* EXERCISE DETAILS:
Retyped exactly and without pictures, the lines from the one with "[(403,502),(426,511),(430,502),(436,488),(413,478),(403,502)]" through the end of the listing must form the entire answer.

* DATA EXTRACT:
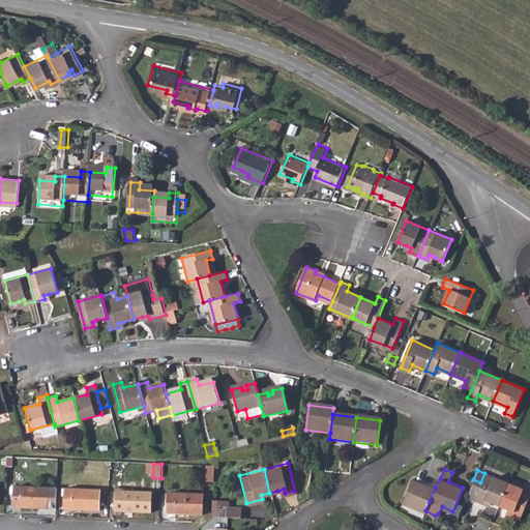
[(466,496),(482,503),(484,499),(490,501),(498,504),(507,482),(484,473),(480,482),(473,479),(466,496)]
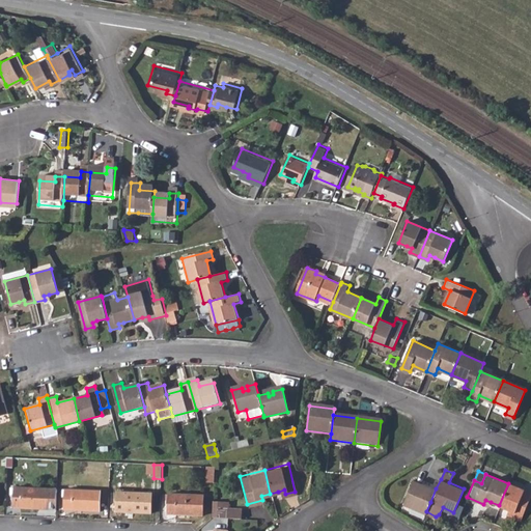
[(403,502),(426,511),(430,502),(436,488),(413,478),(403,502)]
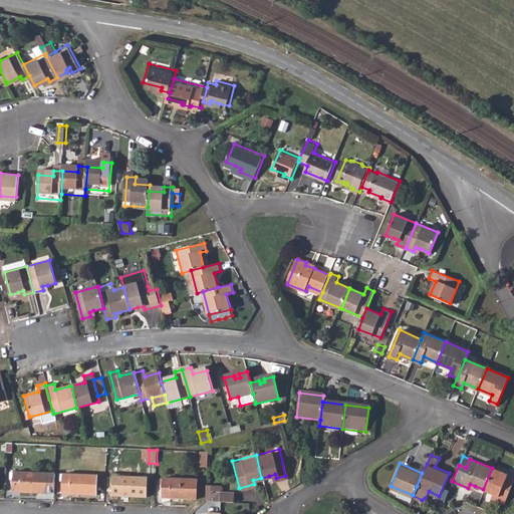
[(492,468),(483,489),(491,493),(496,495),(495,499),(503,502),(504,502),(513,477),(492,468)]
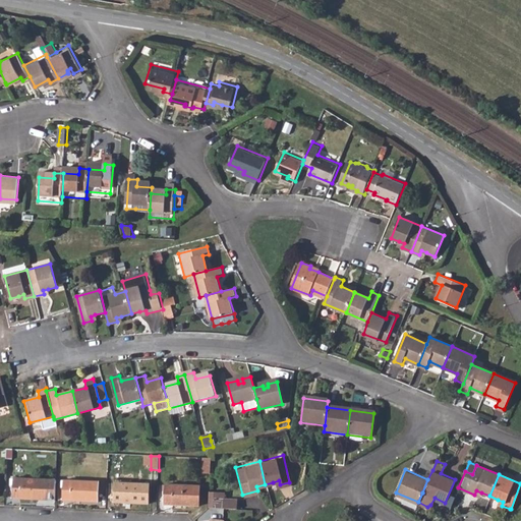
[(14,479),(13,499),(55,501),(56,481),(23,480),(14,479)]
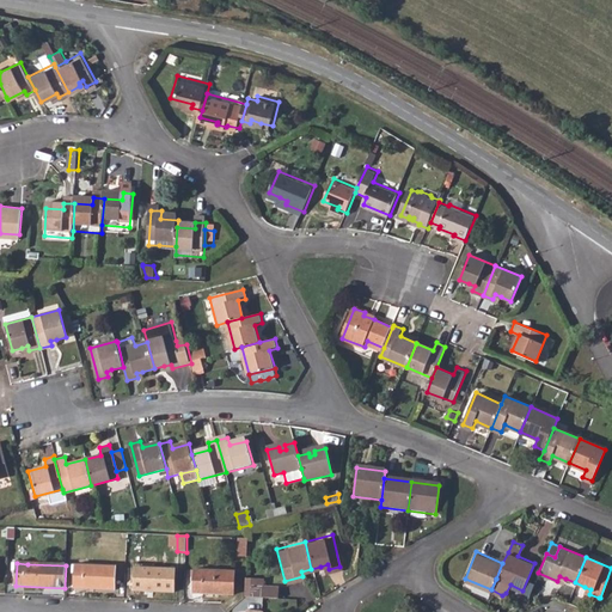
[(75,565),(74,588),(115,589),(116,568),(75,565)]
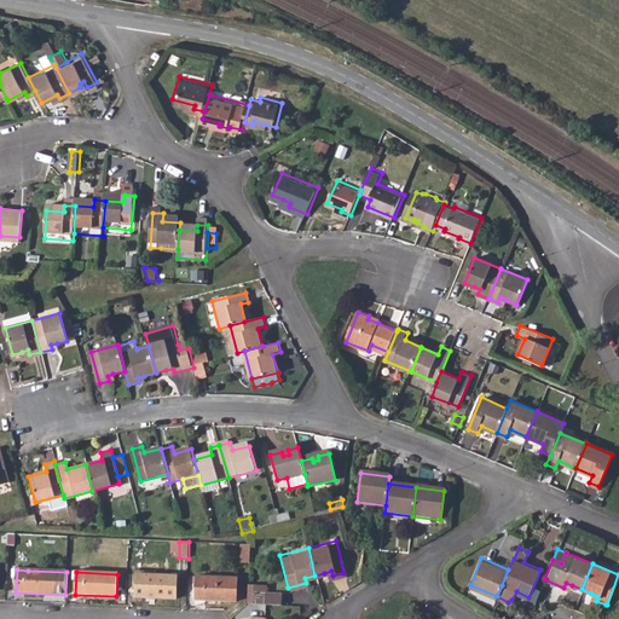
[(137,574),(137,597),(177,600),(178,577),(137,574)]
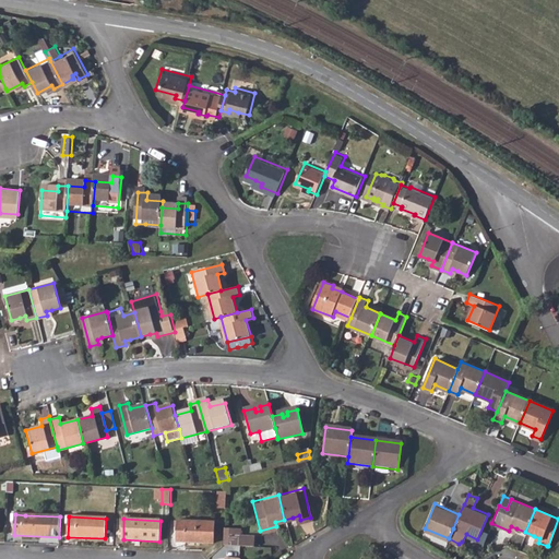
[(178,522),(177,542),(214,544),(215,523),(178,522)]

* SOLUTION TO THIS TASK:
[(403,502),(426,511),(430,502),(436,488),(413,478),(403,502)]
[(492,468),(483,489),(491,493),(496,495),(495,499),(503,502),(504,502),(513,477),(492,468)]
[(14,479),(13,499),(55,501),(56,481),(23,480),(14,479)]
[(75,565),(74,588),(115,589),(116,568),(75,565)]
[(137,574),(137,597),(177,600),(178,577),(137,574)]
[(178,522),(177,542),(214,544),(215,523),(178,522)]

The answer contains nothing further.